- _WHAT TO WORK ON_: If an entry holds a picture, leave the picture out and output everything else exactly.

- _SOURCE RECORDS_:
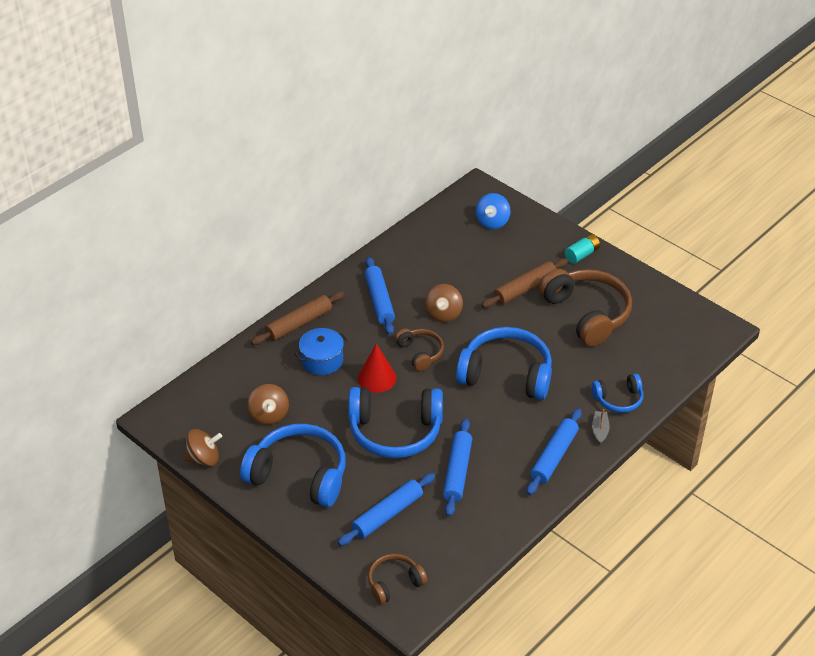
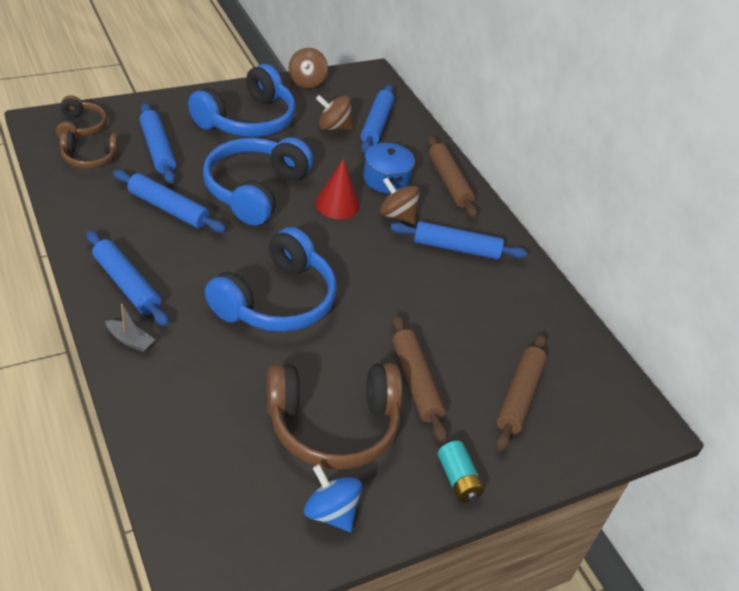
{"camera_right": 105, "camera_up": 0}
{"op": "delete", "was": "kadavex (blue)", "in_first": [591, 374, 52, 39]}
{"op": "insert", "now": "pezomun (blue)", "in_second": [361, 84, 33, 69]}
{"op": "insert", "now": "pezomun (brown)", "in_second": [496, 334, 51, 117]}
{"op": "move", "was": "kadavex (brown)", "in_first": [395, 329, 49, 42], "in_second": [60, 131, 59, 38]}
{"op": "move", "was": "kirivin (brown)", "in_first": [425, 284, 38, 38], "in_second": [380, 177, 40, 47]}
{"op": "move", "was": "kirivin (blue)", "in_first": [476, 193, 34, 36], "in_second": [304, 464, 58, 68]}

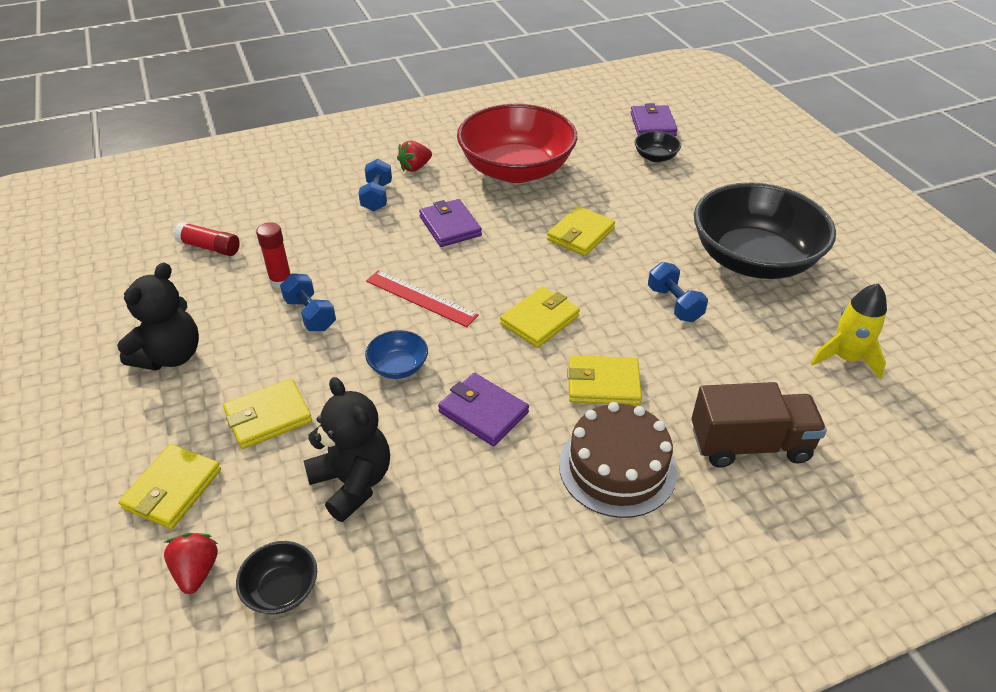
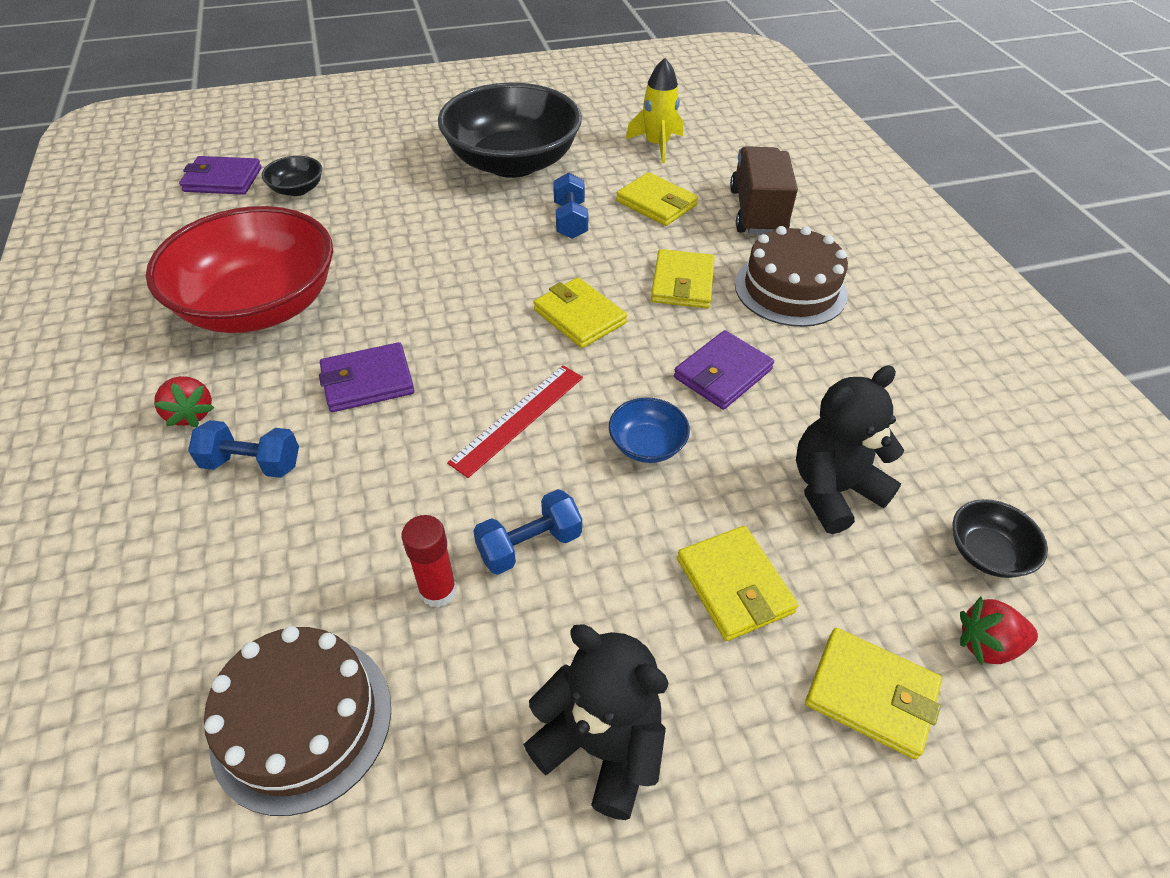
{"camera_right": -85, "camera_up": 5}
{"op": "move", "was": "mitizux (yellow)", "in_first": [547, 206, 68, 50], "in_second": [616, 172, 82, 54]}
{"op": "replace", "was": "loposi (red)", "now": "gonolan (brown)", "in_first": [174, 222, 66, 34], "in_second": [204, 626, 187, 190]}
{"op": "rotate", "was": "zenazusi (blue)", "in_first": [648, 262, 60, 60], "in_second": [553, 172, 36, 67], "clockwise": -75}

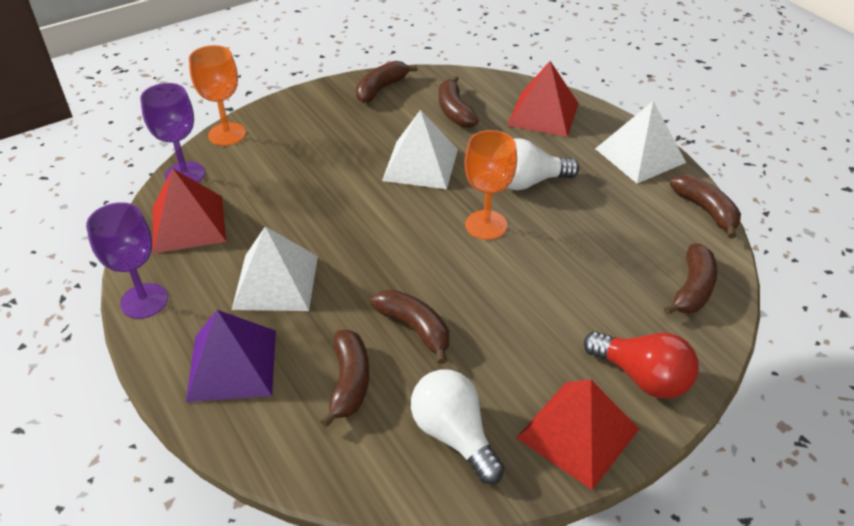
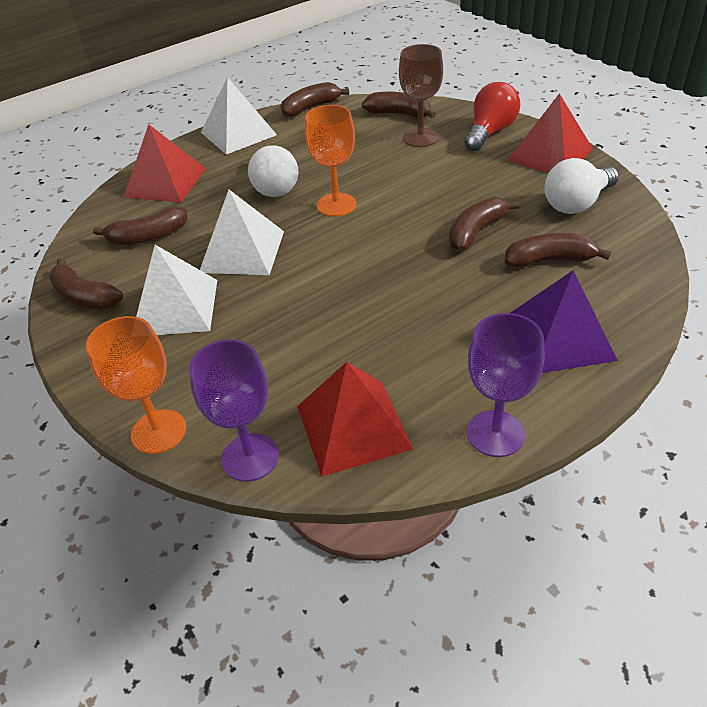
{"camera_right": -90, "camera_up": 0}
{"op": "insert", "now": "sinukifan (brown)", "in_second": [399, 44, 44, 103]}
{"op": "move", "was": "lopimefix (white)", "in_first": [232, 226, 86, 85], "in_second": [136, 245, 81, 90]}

- _WRITTEN SOLUTION_:
{"camera_right": 105, "camera_up": 0}
{"op": "delete", "was": "kadavex (blue)", "in_first": [591, 374, 52, 39]}
{"op": "insert", "now": "pezomun (blue)", "in_second": [361, 84, 33, 69]}
{"op": "insert", "now": "pezomun (brown)", "in_second": [496, 334, 51, 117]}
{"op": "move", "was": "kadavex (brown)", "in_first": [395, 329, 49, 42], "in_second": [60, 131, 59, 38]}
{"op": "move", "was": "kirivin (brown)", "in_first": [425, 284, 38, 38], "in_second": [380, 177, 40, 47]}
{"op": "move", "was": "kirivin (blue)", "in_first": [476, 193, 34, 36], "in_second": [304, 464, 58, 68]}

{"camera_right": -85, "camera_up": 5}
{"op": "move", "was": "mitizux (yellow)", "in_first": [547, 206, 68, 50], "in_second": [616, 172, 82, 54]}
{"op": "replace", "was": "loposi (red)", "now": "gonolan (brown)", "in_first": [174, 222, 66, 34], "in_second": [204, 626, 187, 190]}
{"op": "rotate", "was": "zenazusi (blue)", "in_first": [648, 262, 60, 60], "in_second": [553, 172, 36, 67], "clockwise": -75}

{"camera_right": -90, "camera_up": 0}
{"op": "insert", "now": "sinukifan (brown)", "in_second": [399, 44, 44, 103]}
{"op": "move", "was": "lopimefix (white)", "in_first": [232, 226, 86, 85], "in_second": [136, 245, 81, 90]}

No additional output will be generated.